:: What the exercise asks ::
The whole listing below is to be copied exactly, with every picture left out.

:: Data section ::
=-=-=-=-=
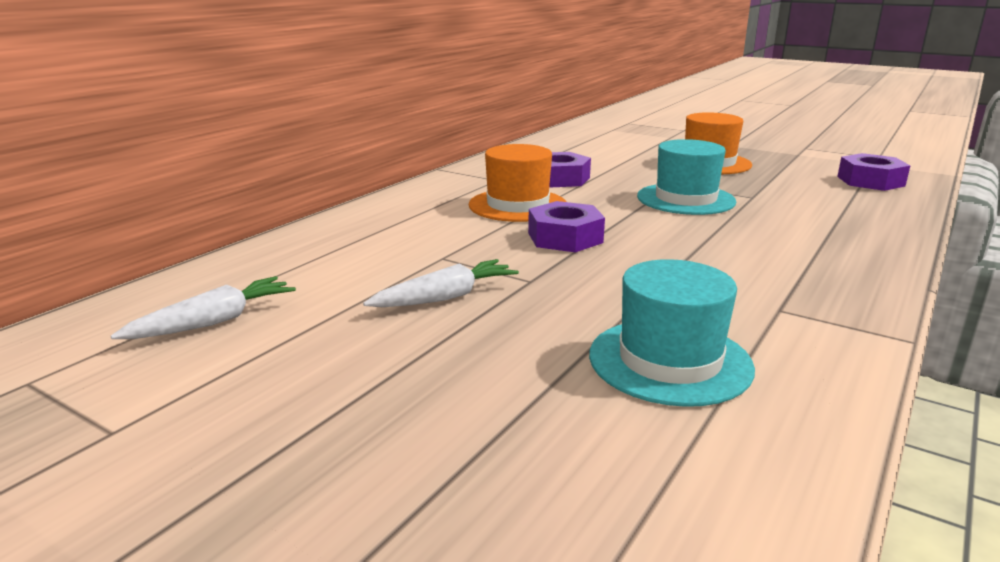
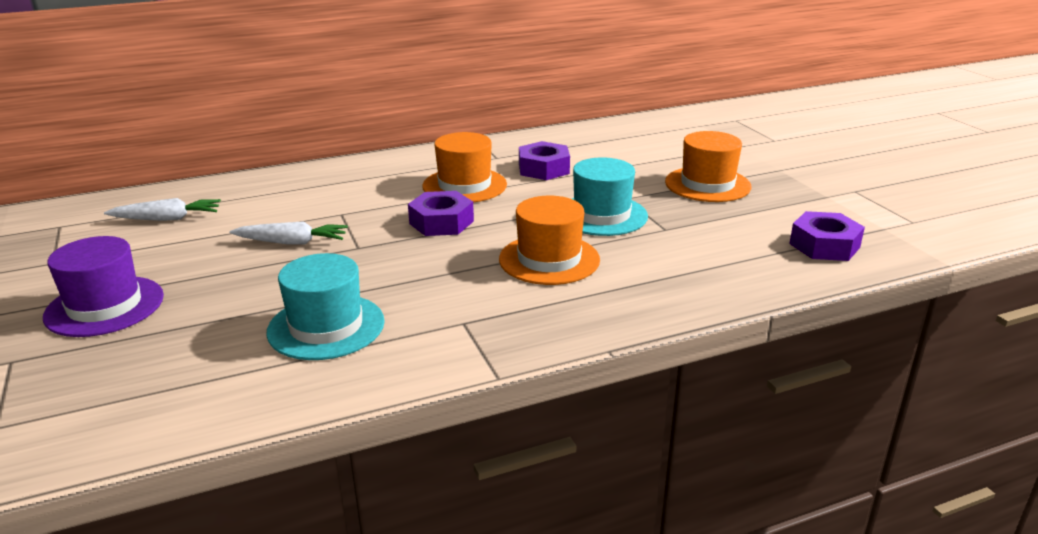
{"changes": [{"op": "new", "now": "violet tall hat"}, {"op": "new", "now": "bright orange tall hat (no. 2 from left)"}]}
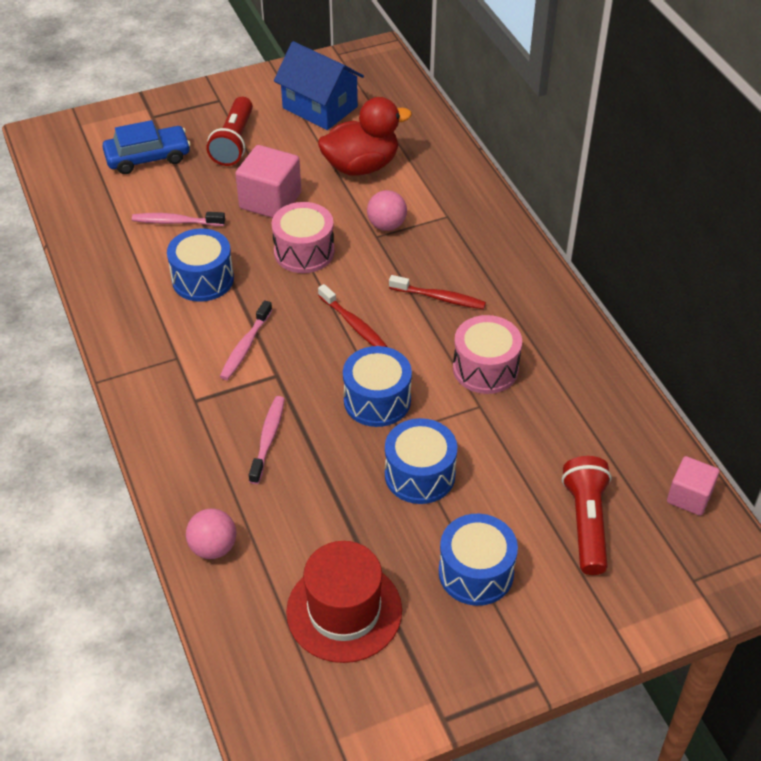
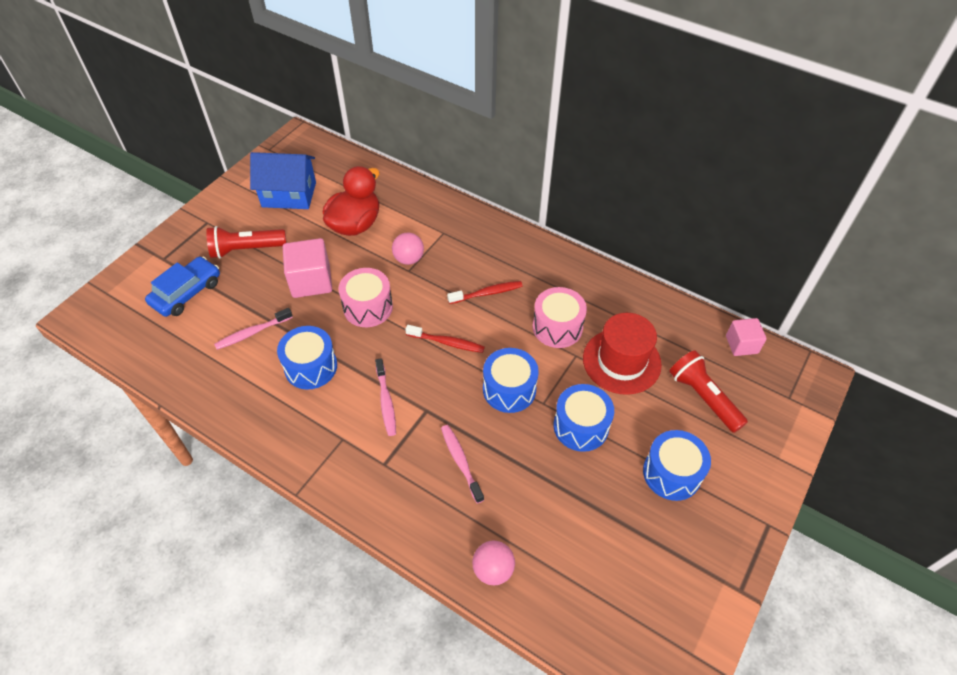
{"changes": [{"op": "rotated", "was": "crimson flashlight (no. 1 from left)", "clockwise": 105}, {"op": "shifted", "was": "crimson tall hat"}]}
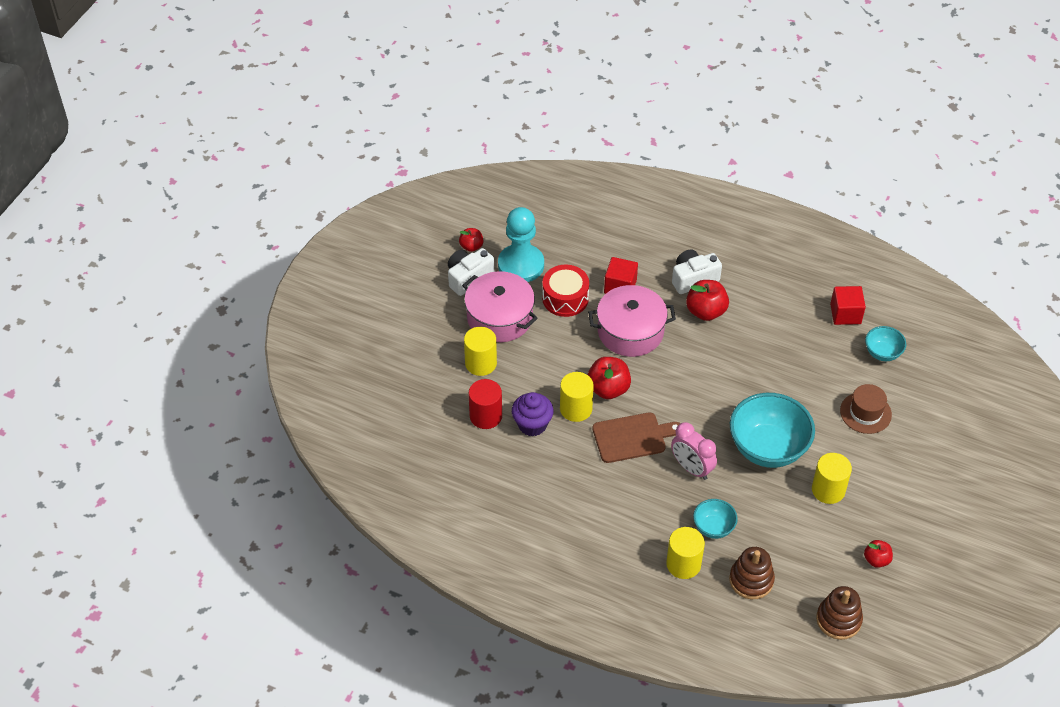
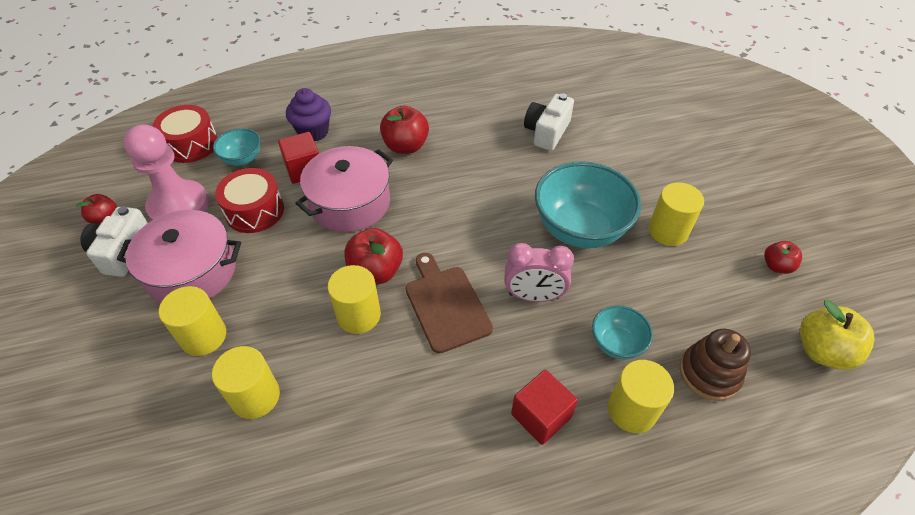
{"changes": [{"op": "repainted", "was": "aqua chess pawn", "now": "rosy chess pawn"}, {"op": "new", "now": "crimson drum (no. 1 from left)"}, {"op": "repainted", "was": "crimson cylinder", "now": "golden cylinder (no. 2 from left)"}, {"op": "shifted", "was": "aqua deep dish (no. 3 from left in the first image)", "now": "aqua deep dish (no. 1 from left)"}, {"op": "shifted", "was": "violet fairy cake"}, {"op": "rotated", "was": "dark brown chopping board", "clockwise": -60}, {"op": "shifted", "was": "crimson cube (no. 2 from left)"}, {"op": "shifted", "was": "pure white compact camera (no. 2 from left)"}, {"op": "swapped", "was": "dark brown ring stacker (no. 2 from left)", "now": "golden toy apple"}, {"op": "gone", "was": "dark brown tall hat"}]}
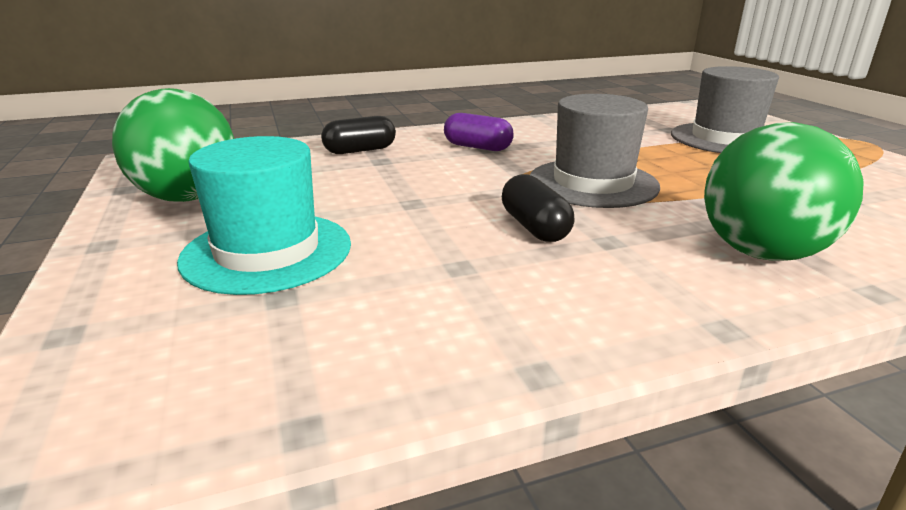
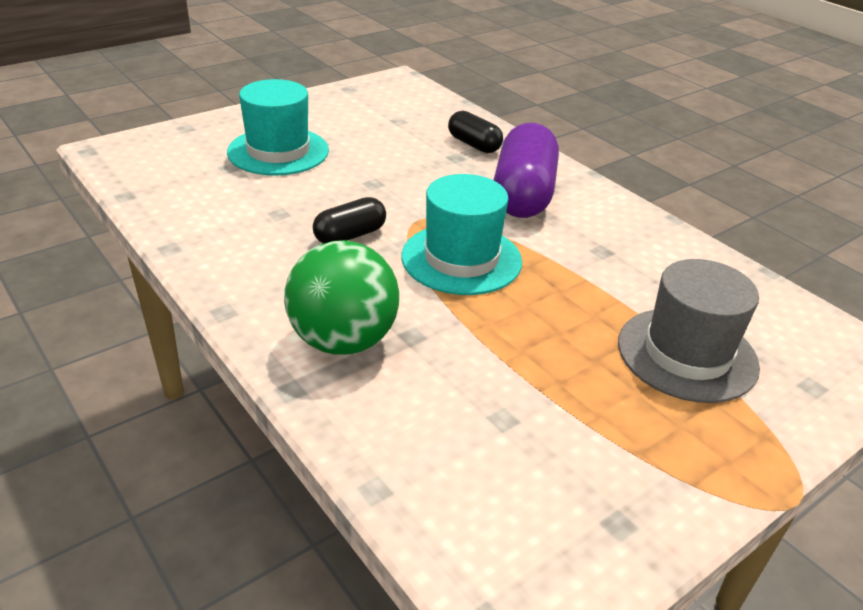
{"changes": [{"op": "repainted", "was": "ash-grey tall hat (no. 1 from left)", "now": "aqua tall hat (no. 2 from left)"}, {"op": "scaled", "was": "violet pill", "ratio": 1.84}, {"op": "gone", "was": "leaf-green sphere (no. 1 from left)"}]}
=-=-=-=-=
:: Expected answer ::
{"changes": [{"op": "new", "now": "violet tall hat"}, {"op": "new", "now": "bright orange tall hat (no. 2 from left)"}]}
{"changes": [{"op": "rotated", "was": "crimson flashlight (no. 1 from left)", "clockwise": 105}, {"op": "shifted", "was": "crimson tall hat"}]}
{"changes": [{"op": "repainted", "was": "aqua chess pawn", "now": "rosy chess pawn"}, {"op": "new", "now": "crimson drum (no. 1 from left)"}, {"op": "repainted", "was": "crimson cylinder", "now": "golden cylinder (no. 2 from left)"}, {"op": "shifted", "was": "aqua deep dish (no. 3 from left in the first image)", "now": "aqua deep dish (no. 1 from left)"}, {"op": "shifted", "was": "violet fairy cake"}, {"op": "rotated", "was": "dark brown chopping board", "clockwise": -60}, {"op": "shifted", "was": "crimson cube (no. 2 from left)"}, {"op": "shifted", "was": "pure white compact camera (no. 2 from left)"}, {"op": "swapped", "was": "dark brown ring stacker (no. 2 from left)", "now": "golden toy apple"}, {"op": "gone", "was": "dark brown tall hat"}]}
{"changes": [{"op": "repainted", "was": "ash-grey tall hat (no. 1 from left)", "now": "aqua tall hat (no. 2 from left)"}, {"op": "scaled", "was": "violet pill", "ratio": 1.84}, {"op": "gone", "was": "leaf-green sphere (no. 1 from left)"}]}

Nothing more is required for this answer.